- _Task directions_
Some entries follow. Reproduce exactly the lines starting at the one with "tan 1x1 brick" and stopping after the one with "brown 1x2 plate [229,176,316,233]".

- _Data items_
────────────────────────────────────────
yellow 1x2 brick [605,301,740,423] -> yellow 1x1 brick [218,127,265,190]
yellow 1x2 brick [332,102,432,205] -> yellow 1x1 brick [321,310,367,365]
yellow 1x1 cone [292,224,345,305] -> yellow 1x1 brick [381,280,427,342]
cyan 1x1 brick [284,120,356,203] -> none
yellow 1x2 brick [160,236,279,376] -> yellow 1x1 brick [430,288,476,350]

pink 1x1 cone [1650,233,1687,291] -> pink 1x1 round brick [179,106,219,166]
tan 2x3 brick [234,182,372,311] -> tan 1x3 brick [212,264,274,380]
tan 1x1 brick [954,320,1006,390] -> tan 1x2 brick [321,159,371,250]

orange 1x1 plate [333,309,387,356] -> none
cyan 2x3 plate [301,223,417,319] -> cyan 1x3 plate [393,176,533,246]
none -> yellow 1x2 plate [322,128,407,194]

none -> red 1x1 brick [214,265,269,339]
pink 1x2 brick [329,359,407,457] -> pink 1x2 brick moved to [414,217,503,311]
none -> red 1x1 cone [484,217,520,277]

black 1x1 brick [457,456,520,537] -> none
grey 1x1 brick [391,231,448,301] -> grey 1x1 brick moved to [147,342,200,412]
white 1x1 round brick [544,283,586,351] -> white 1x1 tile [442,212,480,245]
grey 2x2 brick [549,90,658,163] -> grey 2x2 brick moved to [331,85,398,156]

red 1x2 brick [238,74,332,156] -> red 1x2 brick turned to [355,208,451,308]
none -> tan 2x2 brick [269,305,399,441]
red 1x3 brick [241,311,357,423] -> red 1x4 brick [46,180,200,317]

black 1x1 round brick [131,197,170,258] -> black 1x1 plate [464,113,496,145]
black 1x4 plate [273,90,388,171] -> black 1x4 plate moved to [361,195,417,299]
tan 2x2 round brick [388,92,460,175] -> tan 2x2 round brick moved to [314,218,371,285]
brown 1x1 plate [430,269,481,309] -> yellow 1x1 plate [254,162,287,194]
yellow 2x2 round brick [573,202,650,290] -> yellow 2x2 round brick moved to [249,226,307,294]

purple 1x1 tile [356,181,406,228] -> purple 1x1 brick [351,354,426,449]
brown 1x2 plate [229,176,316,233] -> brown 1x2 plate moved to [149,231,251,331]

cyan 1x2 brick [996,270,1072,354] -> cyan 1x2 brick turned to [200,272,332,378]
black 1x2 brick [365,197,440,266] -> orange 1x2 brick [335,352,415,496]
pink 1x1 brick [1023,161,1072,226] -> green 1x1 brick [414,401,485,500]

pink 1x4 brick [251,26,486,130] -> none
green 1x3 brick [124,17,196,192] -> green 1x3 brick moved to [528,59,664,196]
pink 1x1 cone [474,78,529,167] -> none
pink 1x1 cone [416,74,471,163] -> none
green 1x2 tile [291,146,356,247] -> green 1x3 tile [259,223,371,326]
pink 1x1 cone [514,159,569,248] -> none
────────────────────────────────────────
- _Output for this task_
tan 1x1 brick [954,320,1006,390] -> tan 1x2 brick [321,159,371,250]

orange 1x1 plate [333,309,387,356] -> none
cyan 2x3 plate [301,223,417,319] -> cyan 1x3 plate [393,176,533,246]
none -> yellow 1x2 plate [322,128,407,194]

none -> red 1x1 brick [214,265,269,339]
pink 1x2 brick [329,359,407,457] -> pink 1x2 brick moved to [414,217,503,311]
none -> red 1x1 cone [484,217,520,277]

black 1x1 brick [457,456,520,537] -> none
grey 1x1 brick [391,231,448,301] -> grey 1x1 brick moved to [147,342,200,412]
white 1x1 round brick [544,283,586,351] -> white 1x1 tile [442,212,480,245]
grey 2x2 brick [549,90,658,163] -> grey 2x2 brick moved to [331,85,398,156]

red 1x2 brick [238,74,332,156] -> red 1x2 brick turned to [355,208,451,308]
none -> tan 2x2 brick [269,305,399,441]
red 1x3 brick [241,311,357,423] -> red 1x4 brick [46,180,200,317]

black 1x1 round brick [131,197,170,258] -> black 1x1 plate [464,113,496,145]
black 1x4 plate [273,90,388,171] -> black 1x4 plate moved to [361,195,417,299]
tan 2x2 round brick [388,92,460,175] -> tan 2x2 round brick moved to [314,218,371,285]
brown 1x1 plate [430,269,481,309] -> yellow 1x1 plate [254,162,287,194]
yellow 2x2 round brick [573,202,650,290] -> yellow 2x2 round brick moved to [249,226,307,294]

purple 1x1 tile [356,181,406,228] -> purple 1x1 brick [351,354,426,449]
brown 1x2 plate [229,176,316,233] -> brown 1x2 plate moved to [149,231,251,331]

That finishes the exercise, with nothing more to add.